◆ **Work instructions**
Report how many lines of the following entries include the string "rocket"; respond with the number alone.

◆ **Provided information**
##############################
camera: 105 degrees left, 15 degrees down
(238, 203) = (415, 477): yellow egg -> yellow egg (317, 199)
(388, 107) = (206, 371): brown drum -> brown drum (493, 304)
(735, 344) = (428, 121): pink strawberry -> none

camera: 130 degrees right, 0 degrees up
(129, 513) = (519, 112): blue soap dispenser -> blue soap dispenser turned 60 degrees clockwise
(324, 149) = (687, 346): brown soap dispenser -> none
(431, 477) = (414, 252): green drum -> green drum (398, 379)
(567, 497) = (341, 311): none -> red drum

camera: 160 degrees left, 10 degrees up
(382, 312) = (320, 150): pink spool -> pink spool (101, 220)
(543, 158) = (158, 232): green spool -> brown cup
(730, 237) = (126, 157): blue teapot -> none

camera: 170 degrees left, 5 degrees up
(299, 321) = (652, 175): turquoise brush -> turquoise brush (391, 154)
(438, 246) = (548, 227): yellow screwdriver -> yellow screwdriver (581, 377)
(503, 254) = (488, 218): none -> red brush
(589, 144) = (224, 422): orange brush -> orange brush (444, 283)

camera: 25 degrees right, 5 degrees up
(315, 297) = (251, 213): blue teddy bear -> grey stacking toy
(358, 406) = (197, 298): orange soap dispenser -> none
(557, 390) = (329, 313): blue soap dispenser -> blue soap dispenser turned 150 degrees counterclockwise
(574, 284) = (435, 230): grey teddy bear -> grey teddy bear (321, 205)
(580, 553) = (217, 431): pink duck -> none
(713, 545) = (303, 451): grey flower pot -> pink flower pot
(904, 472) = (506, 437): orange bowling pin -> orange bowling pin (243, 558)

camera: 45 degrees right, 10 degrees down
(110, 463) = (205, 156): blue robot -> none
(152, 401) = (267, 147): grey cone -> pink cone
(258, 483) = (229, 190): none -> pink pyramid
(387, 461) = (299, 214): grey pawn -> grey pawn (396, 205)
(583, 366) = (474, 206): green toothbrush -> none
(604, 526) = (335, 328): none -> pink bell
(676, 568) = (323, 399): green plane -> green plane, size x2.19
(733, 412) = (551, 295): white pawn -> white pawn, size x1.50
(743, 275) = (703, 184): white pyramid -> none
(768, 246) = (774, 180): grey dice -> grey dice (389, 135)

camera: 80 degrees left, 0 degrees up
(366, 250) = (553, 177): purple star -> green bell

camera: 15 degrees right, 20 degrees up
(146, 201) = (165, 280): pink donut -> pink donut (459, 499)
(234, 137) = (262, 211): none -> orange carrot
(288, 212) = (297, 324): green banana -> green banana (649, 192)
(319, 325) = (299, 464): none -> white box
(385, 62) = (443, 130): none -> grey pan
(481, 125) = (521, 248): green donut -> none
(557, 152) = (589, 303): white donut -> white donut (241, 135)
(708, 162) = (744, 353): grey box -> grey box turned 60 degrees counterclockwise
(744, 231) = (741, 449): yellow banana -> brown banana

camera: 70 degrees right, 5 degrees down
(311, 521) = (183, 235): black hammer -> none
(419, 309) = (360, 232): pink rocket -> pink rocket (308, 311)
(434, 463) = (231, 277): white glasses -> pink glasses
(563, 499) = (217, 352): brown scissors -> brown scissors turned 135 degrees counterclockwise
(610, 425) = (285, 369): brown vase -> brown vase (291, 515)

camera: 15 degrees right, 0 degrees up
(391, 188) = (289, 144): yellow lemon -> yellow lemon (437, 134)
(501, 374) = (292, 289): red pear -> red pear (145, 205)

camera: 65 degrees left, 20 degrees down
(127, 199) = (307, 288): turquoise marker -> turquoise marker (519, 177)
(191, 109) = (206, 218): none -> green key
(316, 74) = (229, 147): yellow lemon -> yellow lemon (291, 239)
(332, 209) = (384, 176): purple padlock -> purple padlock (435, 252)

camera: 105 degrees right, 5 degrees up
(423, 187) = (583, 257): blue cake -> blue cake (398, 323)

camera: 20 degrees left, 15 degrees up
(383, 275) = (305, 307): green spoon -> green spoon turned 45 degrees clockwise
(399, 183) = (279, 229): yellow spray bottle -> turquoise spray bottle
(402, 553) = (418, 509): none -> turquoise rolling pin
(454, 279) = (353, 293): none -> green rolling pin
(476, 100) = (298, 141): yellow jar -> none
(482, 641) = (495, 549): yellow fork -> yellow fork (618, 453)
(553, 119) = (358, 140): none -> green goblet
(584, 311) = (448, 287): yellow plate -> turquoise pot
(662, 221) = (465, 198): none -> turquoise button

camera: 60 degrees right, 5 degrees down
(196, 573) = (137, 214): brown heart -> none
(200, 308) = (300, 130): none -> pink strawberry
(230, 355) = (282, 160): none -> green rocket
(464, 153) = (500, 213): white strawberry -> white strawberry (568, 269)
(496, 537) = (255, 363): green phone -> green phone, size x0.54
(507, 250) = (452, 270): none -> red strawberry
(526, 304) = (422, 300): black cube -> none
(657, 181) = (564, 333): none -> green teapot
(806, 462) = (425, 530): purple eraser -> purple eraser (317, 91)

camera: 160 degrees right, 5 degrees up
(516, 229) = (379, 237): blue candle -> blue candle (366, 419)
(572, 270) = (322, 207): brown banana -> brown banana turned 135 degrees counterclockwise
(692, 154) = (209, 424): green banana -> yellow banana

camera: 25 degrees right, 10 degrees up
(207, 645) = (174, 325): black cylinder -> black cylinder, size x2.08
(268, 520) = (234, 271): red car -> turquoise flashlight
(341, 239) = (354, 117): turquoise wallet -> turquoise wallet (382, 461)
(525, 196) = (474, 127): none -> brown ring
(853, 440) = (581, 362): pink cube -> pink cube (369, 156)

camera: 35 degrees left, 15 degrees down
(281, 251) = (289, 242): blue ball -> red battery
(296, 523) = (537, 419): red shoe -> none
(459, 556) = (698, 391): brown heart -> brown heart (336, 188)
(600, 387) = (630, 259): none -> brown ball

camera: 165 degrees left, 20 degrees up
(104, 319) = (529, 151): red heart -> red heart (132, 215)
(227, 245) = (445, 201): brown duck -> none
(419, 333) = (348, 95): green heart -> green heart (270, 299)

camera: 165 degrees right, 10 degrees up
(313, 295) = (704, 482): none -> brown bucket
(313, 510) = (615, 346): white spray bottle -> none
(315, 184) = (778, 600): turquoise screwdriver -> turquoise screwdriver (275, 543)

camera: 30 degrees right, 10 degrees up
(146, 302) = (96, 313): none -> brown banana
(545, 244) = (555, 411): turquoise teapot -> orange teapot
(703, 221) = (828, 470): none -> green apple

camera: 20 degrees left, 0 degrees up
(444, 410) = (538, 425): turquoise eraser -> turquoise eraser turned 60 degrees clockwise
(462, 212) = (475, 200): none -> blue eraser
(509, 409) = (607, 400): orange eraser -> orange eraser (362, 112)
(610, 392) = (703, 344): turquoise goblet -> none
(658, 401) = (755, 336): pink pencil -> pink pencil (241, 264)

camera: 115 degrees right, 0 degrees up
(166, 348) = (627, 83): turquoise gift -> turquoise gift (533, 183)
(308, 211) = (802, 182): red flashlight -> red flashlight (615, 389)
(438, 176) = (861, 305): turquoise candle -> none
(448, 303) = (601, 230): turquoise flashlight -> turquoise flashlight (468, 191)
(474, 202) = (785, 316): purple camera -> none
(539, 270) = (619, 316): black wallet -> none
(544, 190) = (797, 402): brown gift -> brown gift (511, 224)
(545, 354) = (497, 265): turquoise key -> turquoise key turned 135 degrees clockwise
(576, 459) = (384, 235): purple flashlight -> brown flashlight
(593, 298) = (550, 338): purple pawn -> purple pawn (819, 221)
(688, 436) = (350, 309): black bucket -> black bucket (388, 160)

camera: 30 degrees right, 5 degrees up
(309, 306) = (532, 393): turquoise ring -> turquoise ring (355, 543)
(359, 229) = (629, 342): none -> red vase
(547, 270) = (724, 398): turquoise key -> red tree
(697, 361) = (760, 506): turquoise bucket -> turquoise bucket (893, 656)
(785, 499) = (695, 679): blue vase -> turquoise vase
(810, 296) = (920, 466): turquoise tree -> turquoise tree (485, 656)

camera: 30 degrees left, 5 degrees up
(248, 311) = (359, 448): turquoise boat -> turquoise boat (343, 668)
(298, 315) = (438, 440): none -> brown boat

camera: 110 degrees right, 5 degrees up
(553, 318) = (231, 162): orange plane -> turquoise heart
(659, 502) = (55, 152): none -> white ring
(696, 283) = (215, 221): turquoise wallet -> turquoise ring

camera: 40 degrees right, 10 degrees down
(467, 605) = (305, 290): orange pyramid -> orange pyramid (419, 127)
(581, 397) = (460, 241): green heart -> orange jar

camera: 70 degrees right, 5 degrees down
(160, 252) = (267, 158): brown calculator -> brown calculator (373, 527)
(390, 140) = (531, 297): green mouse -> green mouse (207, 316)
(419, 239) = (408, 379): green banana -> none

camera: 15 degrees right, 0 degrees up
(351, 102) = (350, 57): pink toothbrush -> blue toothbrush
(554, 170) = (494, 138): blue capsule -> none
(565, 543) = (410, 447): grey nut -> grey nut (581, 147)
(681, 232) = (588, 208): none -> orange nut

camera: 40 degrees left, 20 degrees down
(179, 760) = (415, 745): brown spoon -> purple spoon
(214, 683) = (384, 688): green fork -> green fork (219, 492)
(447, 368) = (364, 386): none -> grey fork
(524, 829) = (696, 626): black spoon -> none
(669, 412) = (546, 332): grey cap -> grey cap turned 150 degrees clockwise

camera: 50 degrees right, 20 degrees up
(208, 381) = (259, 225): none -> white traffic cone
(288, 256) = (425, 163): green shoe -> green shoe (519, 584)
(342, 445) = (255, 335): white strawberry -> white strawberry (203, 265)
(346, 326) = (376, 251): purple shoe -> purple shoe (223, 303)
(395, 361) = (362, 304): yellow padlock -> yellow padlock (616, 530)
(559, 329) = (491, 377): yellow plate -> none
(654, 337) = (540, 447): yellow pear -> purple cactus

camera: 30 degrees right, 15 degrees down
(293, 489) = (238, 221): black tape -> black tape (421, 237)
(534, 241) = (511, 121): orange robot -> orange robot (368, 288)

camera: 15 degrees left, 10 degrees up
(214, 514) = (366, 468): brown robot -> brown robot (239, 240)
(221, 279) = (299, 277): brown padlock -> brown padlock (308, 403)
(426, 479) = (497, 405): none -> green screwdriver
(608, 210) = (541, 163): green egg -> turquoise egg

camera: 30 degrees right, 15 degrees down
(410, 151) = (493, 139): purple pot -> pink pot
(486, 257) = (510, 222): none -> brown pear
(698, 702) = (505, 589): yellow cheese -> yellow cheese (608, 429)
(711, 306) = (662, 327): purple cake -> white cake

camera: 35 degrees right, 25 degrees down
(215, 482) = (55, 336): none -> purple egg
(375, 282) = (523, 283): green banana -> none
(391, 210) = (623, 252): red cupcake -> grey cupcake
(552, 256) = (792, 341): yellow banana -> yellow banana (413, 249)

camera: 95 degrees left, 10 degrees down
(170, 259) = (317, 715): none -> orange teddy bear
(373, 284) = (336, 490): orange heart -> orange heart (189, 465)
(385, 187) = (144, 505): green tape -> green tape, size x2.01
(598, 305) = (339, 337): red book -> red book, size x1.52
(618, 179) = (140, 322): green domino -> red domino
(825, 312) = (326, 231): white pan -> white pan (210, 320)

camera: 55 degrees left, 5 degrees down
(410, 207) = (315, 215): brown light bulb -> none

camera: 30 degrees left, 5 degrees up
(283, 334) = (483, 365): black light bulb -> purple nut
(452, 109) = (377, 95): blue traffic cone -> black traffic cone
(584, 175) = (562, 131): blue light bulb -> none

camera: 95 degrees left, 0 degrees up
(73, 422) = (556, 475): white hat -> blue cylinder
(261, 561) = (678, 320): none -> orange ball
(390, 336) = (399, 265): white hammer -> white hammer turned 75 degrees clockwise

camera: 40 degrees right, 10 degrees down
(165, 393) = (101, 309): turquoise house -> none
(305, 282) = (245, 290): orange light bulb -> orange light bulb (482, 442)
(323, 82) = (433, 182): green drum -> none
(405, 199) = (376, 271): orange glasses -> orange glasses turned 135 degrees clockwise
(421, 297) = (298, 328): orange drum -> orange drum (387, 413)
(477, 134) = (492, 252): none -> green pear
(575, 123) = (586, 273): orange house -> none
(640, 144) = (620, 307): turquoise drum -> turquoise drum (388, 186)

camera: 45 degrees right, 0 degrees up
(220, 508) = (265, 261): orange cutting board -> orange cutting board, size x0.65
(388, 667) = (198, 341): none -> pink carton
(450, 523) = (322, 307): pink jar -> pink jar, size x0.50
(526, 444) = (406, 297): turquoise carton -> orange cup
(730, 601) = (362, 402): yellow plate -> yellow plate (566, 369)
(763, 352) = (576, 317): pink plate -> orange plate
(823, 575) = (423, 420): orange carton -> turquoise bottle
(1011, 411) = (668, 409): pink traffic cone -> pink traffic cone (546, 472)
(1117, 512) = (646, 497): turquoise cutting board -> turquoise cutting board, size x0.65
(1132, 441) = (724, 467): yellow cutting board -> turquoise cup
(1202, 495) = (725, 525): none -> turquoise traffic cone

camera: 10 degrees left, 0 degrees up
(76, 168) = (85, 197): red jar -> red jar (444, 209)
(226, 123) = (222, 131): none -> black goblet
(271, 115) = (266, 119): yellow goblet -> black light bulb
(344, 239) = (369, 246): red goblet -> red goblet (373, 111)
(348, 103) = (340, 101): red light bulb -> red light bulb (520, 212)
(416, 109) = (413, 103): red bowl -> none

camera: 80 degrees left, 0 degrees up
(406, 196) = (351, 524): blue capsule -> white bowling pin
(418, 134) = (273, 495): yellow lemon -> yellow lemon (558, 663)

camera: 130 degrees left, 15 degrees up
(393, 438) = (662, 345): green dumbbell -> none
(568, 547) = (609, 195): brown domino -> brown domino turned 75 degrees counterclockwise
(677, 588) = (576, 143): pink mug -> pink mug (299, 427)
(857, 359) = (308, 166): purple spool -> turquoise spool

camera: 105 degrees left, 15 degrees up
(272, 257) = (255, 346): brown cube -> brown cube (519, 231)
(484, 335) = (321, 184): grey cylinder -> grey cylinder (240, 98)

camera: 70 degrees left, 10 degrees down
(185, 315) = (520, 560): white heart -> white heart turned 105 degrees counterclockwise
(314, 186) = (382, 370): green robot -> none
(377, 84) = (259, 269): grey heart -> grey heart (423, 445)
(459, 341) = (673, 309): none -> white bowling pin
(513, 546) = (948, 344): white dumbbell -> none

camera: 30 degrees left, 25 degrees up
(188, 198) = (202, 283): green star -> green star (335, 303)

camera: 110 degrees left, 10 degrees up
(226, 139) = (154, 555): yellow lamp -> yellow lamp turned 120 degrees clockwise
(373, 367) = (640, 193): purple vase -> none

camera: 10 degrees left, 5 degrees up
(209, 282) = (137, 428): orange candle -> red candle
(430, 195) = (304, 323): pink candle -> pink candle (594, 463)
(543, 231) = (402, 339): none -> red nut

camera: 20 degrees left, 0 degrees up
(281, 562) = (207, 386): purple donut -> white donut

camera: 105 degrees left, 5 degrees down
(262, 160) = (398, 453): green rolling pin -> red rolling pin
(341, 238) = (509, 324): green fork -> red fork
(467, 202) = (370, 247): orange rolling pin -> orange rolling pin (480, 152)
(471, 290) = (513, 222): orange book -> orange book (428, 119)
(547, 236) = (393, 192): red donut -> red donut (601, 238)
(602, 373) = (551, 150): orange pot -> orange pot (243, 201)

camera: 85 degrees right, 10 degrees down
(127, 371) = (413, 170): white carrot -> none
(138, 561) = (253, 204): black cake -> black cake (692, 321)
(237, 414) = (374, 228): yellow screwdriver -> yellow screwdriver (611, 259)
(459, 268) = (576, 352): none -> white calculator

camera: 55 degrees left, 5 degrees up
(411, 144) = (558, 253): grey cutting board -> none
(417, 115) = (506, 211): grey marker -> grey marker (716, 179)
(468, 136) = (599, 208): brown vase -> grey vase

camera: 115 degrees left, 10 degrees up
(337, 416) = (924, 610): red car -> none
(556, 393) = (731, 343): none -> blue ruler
##############################
◆ **Solved problem**
2